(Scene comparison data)
*** Block opens ***

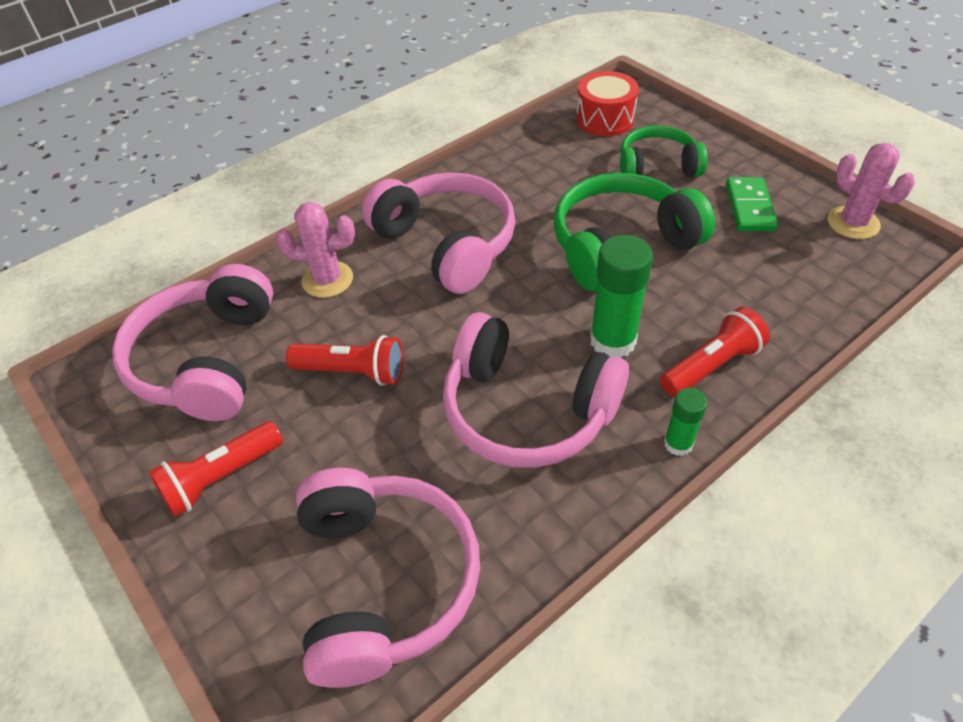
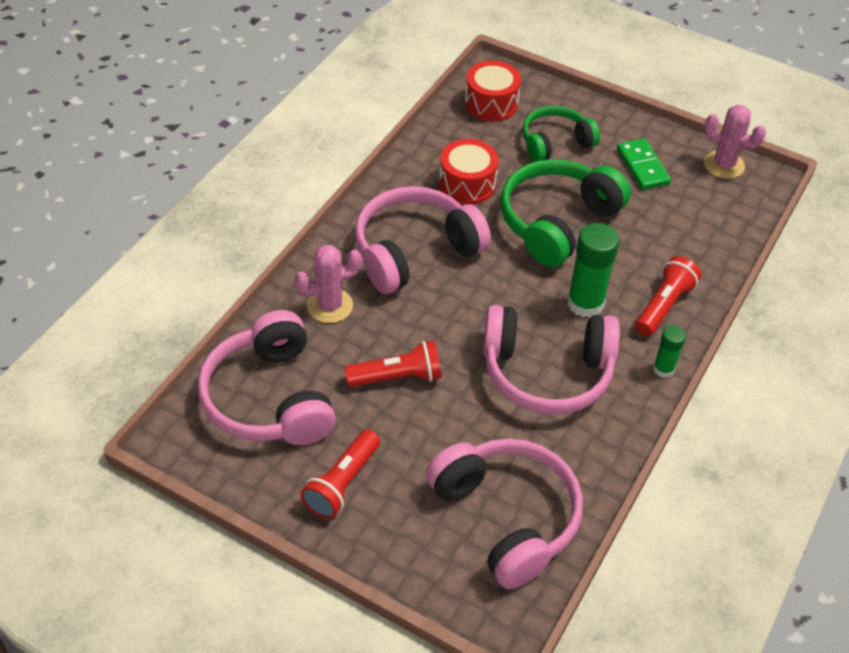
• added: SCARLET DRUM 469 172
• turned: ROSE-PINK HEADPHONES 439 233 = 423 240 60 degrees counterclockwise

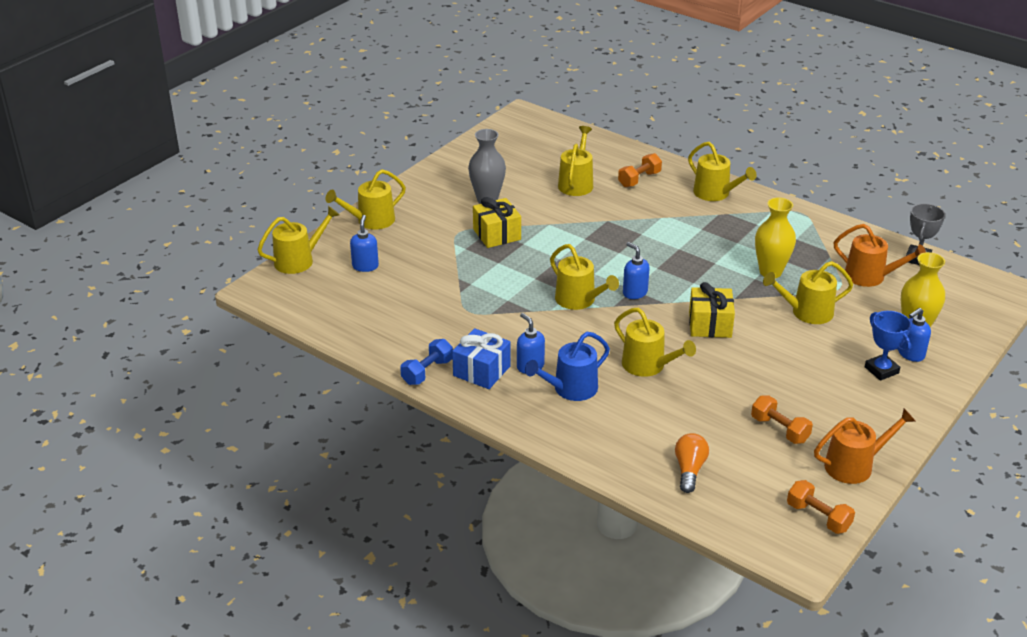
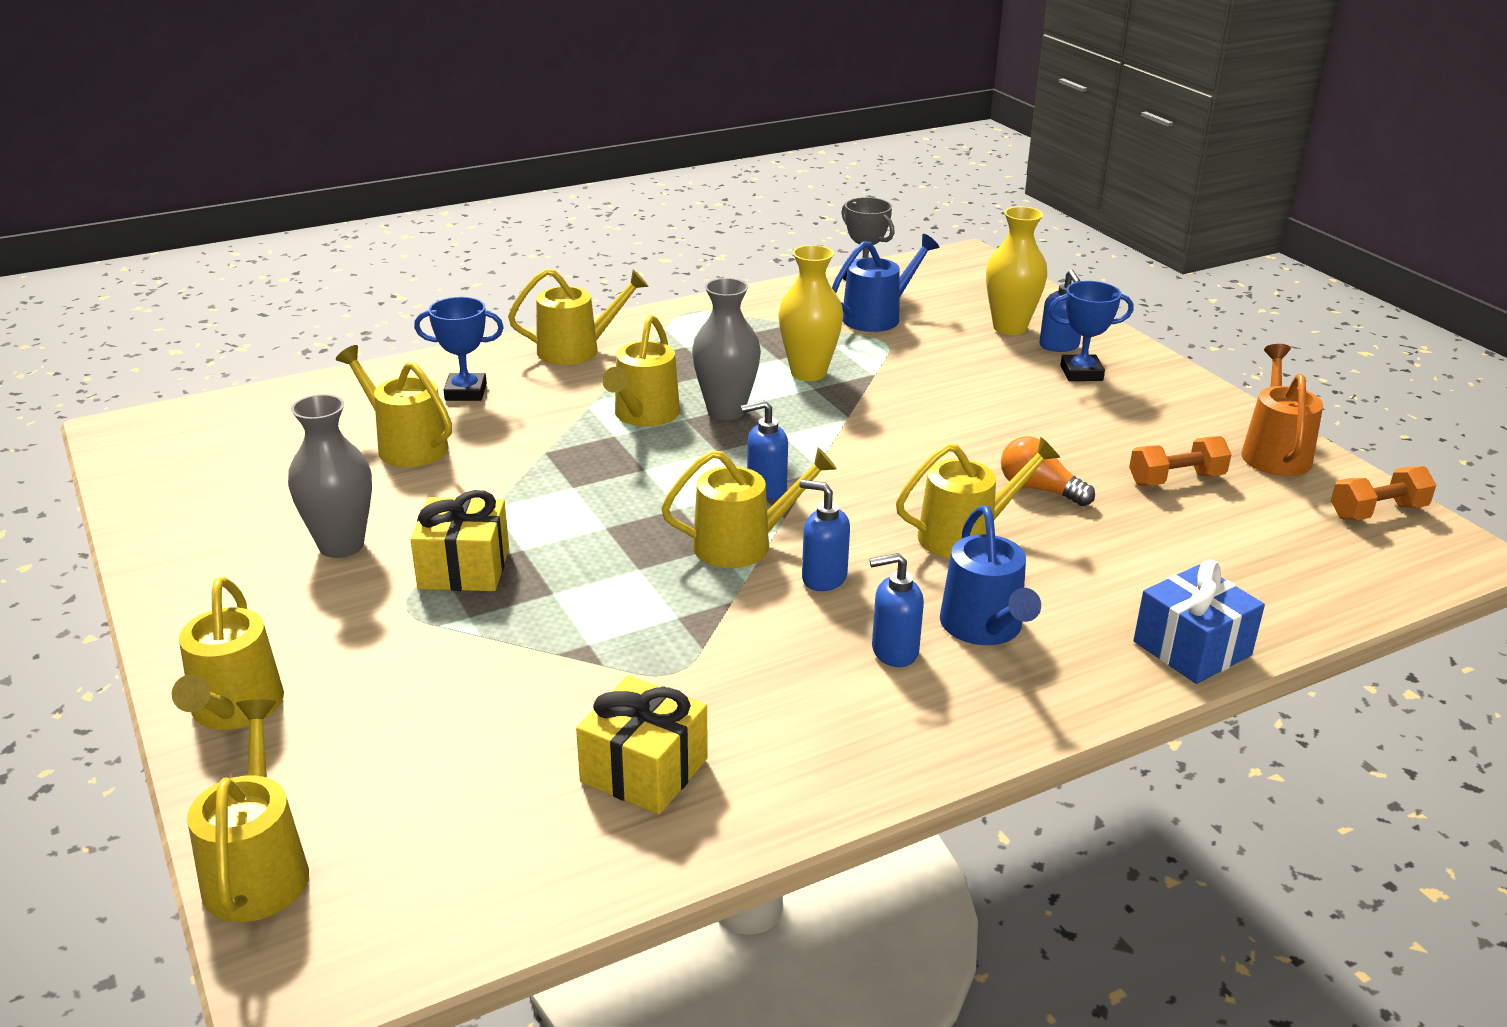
• removed: BLUE HAND WEIGHT 426 362
• added: GREY VASE 726 349
• moved: BLUE SOAP PUMP 364 243 to 824 535
• moved: BLUE PRESENT 481 358 to 1199 622
• moved: ORANGE LIGHTBULB 692 463 to 1048 471
• moved: BRIGHT YELLOW PRESENT 712 310 to 642 744
• moved: BRIGHT YELLOW SPRINKLING CAN 808 292 to 641 371
• replaced: ORANGE HAND WEIGHT 640 170 to BLUE AWARD CUP 459 349
• recoloured: ORANGE SPRINKLING CAN 880 255 to BLUE SPRINKLING CAN 885 283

*** Block closes ***

- EXERCISE DIRECTIONS
Output all of the data word for word, excluding any pictures.

- RESULT BELOW
• added: SCARLET DRUM 469 172
• turned: ROSE-PINK HEADPHONES 439 233 = 423 240 60 degrees counterclockwise

• removed: BLUE HAND WEIGHT 426 362
• added: GREY VASE 726 349
• moved: BLUE SOAP PUMP 364 243 to 824 535
• moved: BLUE PRESENT 481 358 to 1199 622
• moved: ORANGE LIGHTBULB 692 463 to 1048 471
• moved: BRIGHT YELLOW PRESENT 712 310 to 642 744
• moved: BRIGHT YELLOW SPRINKLING CAN 808 292 to 641 371
• replaced: ORANGE HAND WEIGHT 640 170 to BLUE AWARD CUP 459 349
• recoloured: ORANGE SPRINKLING CAN 880 255 to BLUE SPRINKLING CAN 885 283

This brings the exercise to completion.